→ **INSTRUCTIONS TO FOLLOW**
Copy out, from the entries below, each line holding the string "blue".

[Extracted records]
[Start of section]
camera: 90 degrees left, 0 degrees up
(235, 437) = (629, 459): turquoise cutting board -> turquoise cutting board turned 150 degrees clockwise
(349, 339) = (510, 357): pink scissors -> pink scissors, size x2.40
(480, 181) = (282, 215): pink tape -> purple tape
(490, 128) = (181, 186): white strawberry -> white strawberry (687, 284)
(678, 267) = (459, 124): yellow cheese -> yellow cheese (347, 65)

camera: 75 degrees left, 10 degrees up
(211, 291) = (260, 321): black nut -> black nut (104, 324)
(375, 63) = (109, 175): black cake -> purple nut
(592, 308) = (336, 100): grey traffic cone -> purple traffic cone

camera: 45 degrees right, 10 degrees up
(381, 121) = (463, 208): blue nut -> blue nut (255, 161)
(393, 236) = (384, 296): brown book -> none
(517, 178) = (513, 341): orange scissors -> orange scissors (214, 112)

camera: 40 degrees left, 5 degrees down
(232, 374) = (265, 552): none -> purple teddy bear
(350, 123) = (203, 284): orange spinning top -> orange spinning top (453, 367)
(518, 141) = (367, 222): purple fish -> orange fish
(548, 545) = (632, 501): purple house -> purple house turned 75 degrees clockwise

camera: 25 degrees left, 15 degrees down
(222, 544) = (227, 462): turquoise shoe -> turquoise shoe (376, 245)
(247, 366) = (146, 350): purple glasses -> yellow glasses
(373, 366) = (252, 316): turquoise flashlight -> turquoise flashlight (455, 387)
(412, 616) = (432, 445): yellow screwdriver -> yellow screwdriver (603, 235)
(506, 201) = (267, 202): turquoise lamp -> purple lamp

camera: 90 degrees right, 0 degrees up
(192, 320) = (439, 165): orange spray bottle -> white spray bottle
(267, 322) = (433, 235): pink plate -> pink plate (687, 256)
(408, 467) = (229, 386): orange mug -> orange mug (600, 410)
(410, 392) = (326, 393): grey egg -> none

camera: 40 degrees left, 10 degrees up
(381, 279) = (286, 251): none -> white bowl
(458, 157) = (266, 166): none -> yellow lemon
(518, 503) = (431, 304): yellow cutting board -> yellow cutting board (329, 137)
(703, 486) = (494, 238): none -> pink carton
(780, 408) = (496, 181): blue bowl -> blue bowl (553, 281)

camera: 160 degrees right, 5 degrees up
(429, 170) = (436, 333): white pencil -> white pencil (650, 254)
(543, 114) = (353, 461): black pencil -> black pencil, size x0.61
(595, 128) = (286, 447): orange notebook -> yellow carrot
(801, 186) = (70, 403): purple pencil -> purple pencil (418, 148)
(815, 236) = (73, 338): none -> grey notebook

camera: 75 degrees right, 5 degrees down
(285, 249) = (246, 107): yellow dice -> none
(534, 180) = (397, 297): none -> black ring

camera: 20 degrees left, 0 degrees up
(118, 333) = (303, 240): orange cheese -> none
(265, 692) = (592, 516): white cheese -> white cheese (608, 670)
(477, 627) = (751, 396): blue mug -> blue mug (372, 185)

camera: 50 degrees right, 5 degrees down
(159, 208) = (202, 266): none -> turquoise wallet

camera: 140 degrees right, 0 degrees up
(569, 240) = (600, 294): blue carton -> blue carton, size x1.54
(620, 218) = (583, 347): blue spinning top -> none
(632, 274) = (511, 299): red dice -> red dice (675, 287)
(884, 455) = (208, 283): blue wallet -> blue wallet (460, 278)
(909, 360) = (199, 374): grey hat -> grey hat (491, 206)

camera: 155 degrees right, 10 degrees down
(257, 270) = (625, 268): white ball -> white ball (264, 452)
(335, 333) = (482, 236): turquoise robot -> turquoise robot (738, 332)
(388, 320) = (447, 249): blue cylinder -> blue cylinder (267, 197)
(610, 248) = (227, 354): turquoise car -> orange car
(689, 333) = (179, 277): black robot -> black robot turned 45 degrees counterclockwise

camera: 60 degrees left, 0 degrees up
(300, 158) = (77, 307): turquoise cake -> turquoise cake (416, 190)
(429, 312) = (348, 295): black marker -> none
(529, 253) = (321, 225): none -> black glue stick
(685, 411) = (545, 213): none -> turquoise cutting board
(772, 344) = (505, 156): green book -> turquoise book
[End of section]
→ **REPLY TO THE EXERCISE**
(381, 121) = (463, 208): blue nut -> blue nut (255, 161)
(780, 408) = (496, 181): blue bowl -> blue bowl (553, 281)
(477, 627) = (751, 396): blue mug -> blue mug (372, 185)
(569, 240) = (600, 294): blue carton -> blue carton, size x1.54
(620, 218) = (583, 347): blue spinning top -> none
(884, 455) = (208, 283): blue wallet -> blue wallet (460, 278)
(388, 320) = (447, 249): blue cylinder -> blue cylinder (267, 197)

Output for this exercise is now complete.